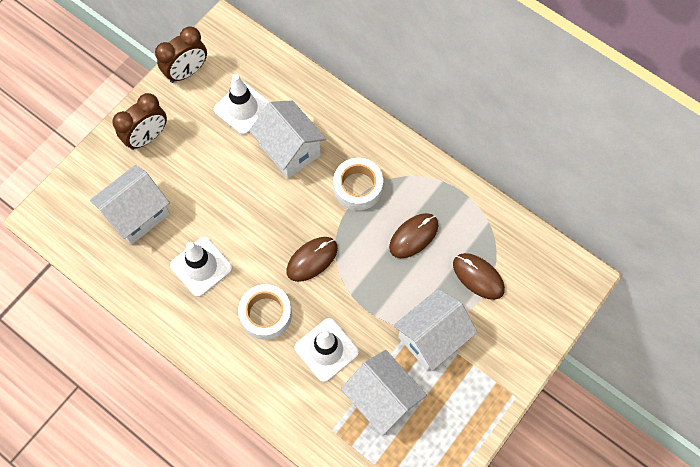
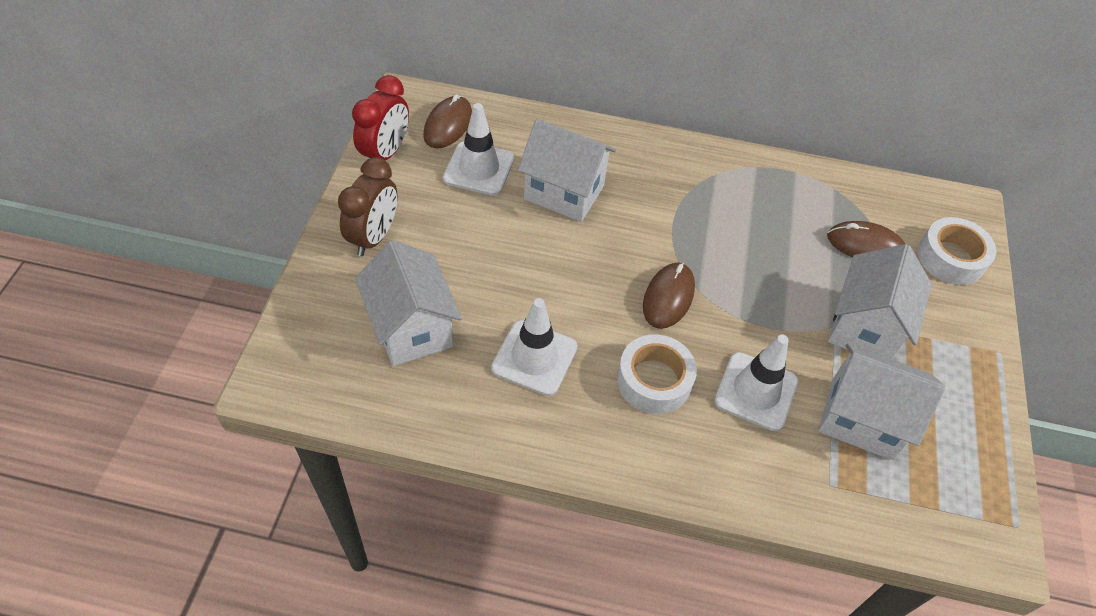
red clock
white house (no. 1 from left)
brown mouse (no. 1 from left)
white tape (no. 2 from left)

——

» What you need to do: Your reply must contain the line with "white house (no. 1 from left)" and each later line of the material, word for word, and nothing else.

» Answer space:
white house (no. 1 from left)
brown mouse (no. 1 from left)
white tape (no. 2 from left)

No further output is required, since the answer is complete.